Data excerpts:
————
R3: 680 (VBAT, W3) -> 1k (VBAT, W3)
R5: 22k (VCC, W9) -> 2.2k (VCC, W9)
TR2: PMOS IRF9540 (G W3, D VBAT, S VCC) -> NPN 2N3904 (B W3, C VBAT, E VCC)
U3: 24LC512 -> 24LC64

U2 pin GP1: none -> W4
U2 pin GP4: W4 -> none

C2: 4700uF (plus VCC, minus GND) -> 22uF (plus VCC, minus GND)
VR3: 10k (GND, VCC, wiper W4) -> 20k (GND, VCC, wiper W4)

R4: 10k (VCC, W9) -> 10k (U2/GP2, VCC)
————
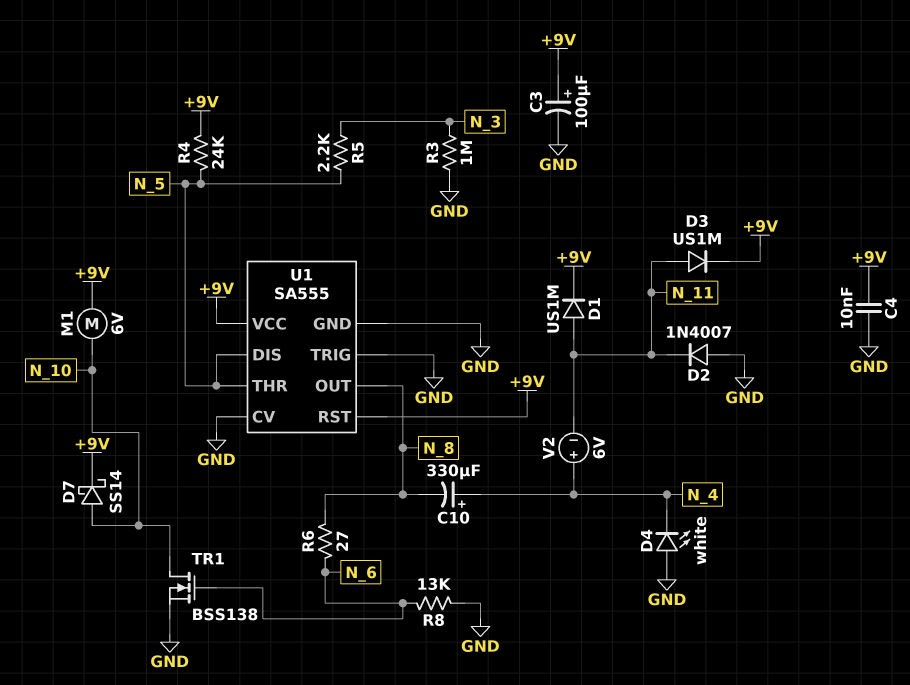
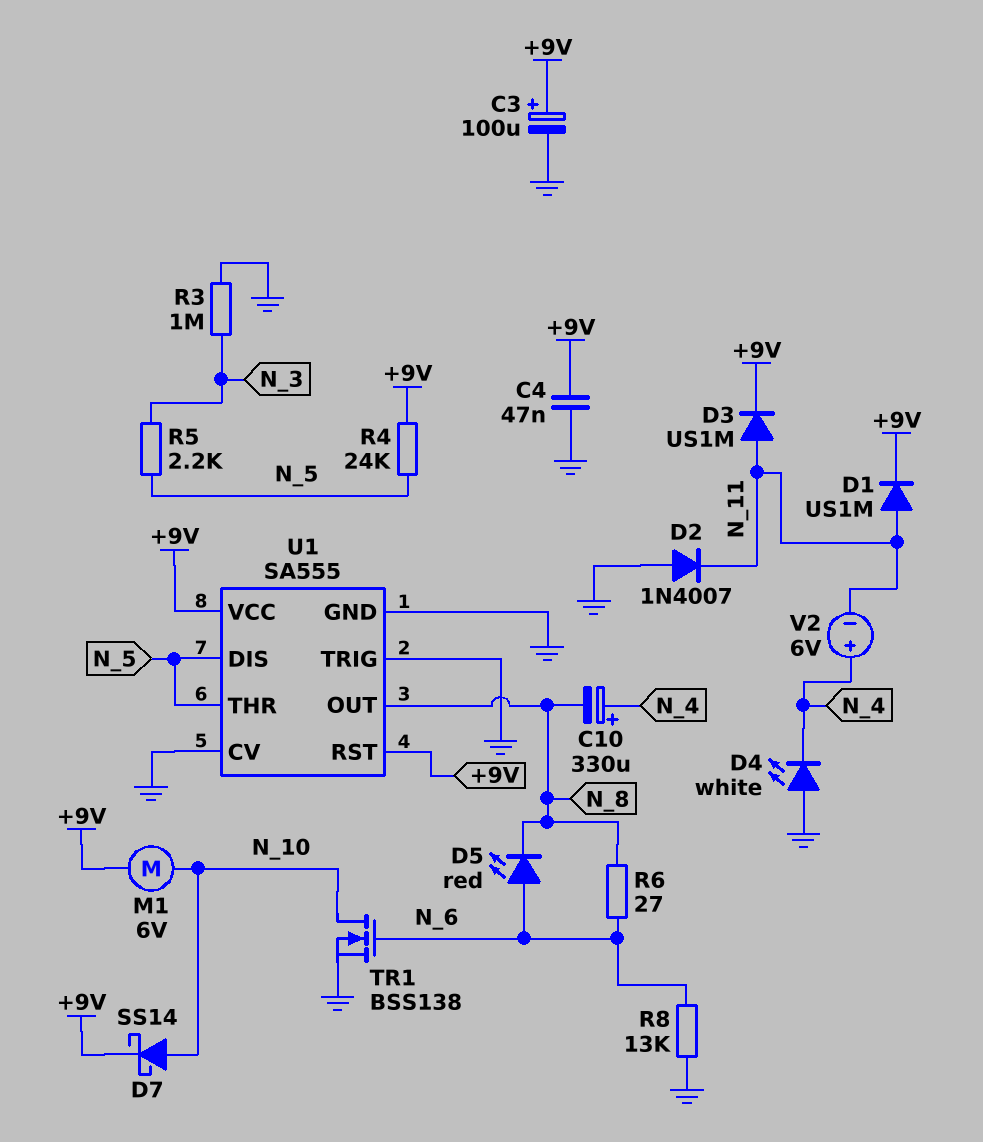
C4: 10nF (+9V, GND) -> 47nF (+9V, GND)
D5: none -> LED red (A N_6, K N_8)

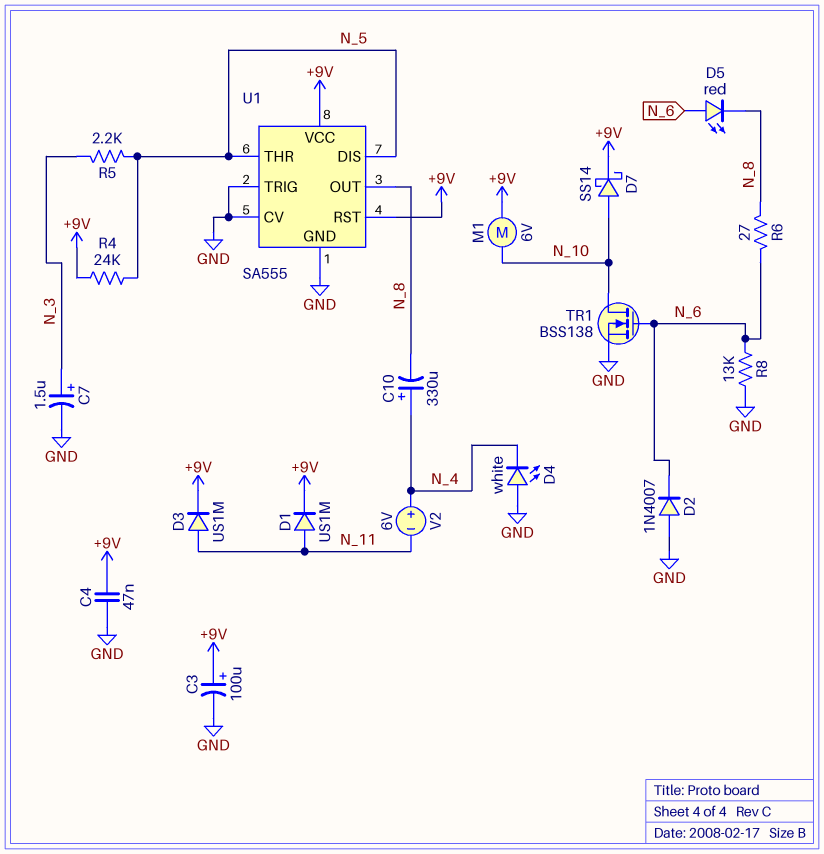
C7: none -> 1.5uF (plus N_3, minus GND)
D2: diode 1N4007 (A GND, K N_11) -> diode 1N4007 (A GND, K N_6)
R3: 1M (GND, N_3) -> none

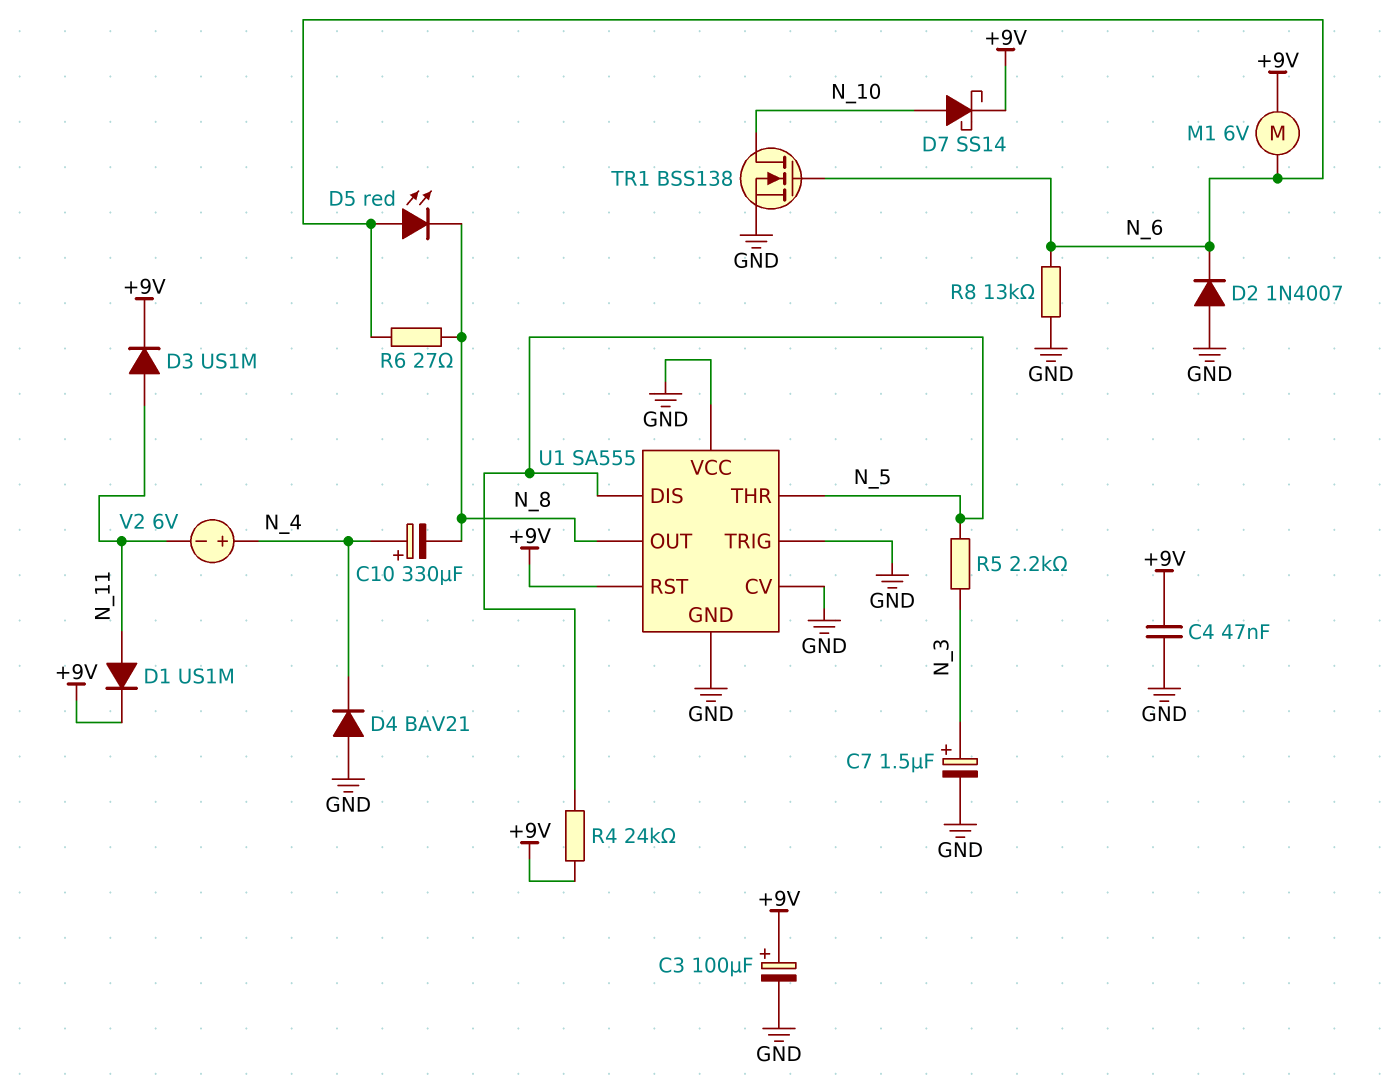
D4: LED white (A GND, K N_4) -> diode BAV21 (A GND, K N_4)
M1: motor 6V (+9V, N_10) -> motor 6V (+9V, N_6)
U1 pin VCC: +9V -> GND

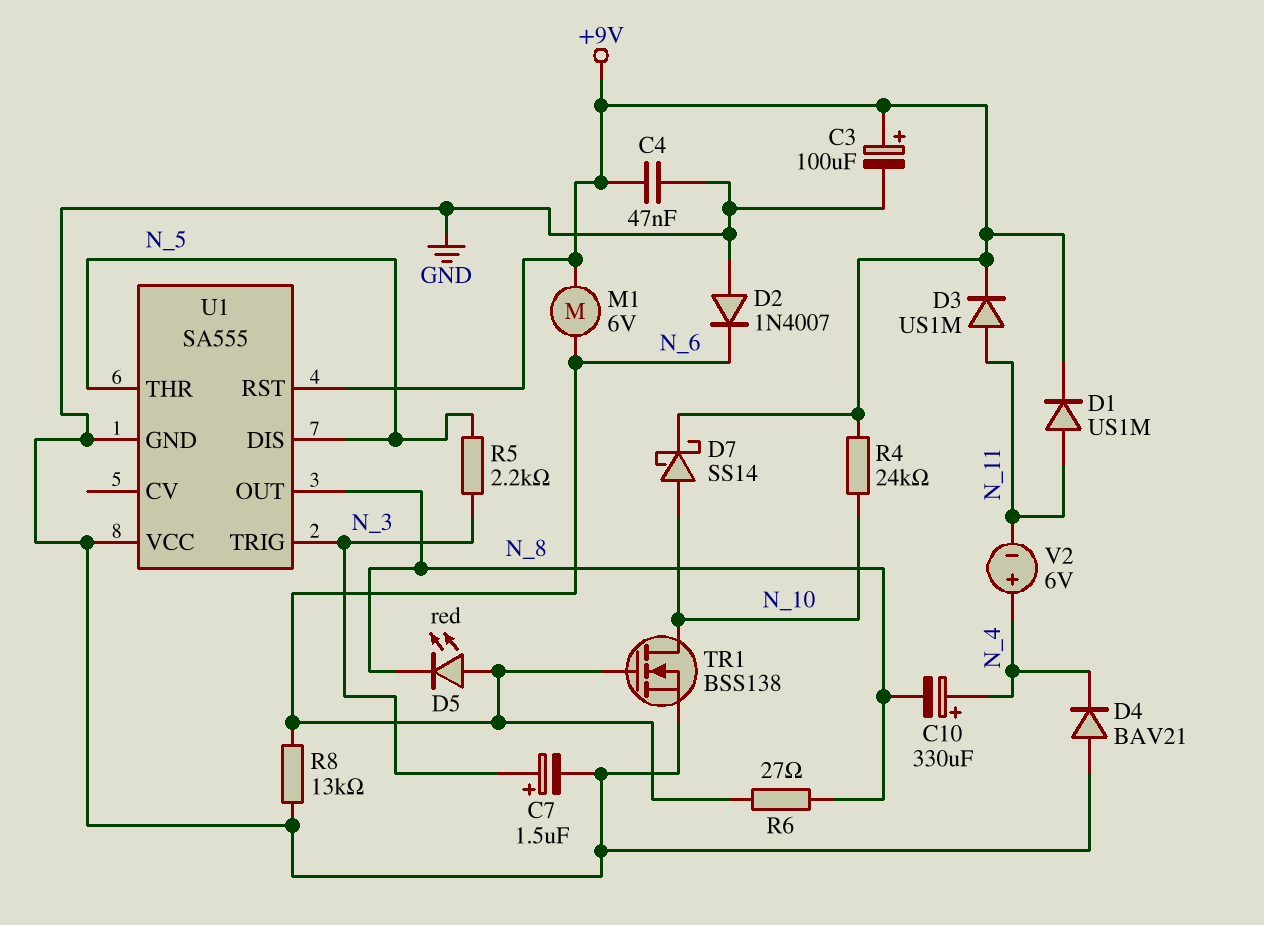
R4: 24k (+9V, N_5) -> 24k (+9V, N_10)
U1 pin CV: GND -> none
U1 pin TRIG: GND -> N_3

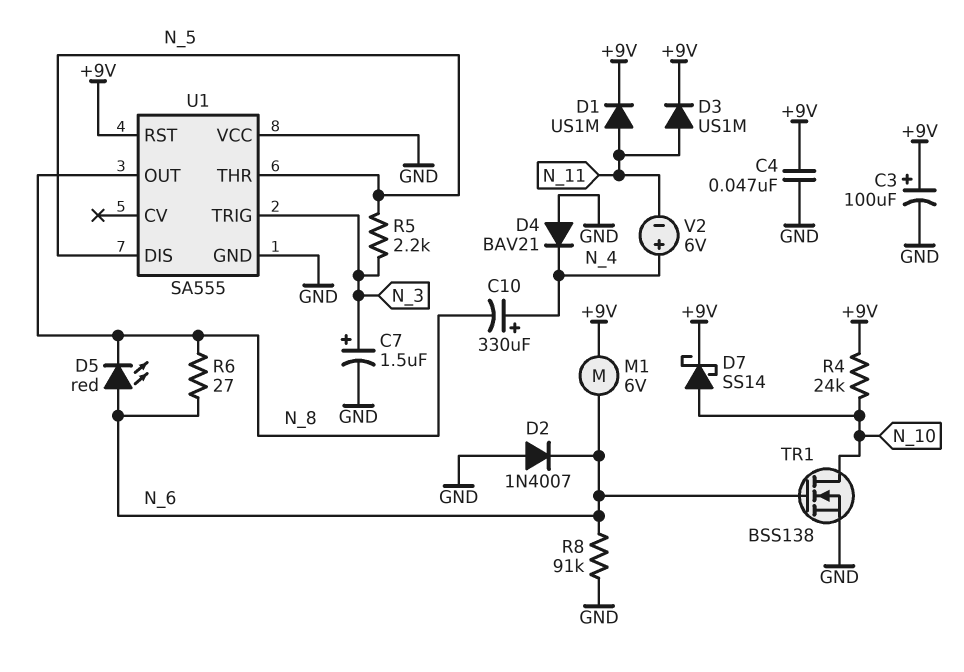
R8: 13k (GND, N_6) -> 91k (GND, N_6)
————
* _What you need to do_
Write out word for word the lines above that run from the one with "M1: motor 6V" to the one with "R8: 13k (GND, N_6) -> 91k (GND, N_6)". Include both end lines; exclude the images.

* _The answer_
M1: motor 6V (+9V, N_10) -> motor 6V (+9V, N_6)
U1 pin VCC: +9V -> GND

R4: 24k (+9V, N_5) -> 24k (+9V, N_10)
U1 pin CV: GND -> none
U1 pin TRIG: GND -> N_3

R8: 13k (GND, N_6) -> 91k (GND, N_6)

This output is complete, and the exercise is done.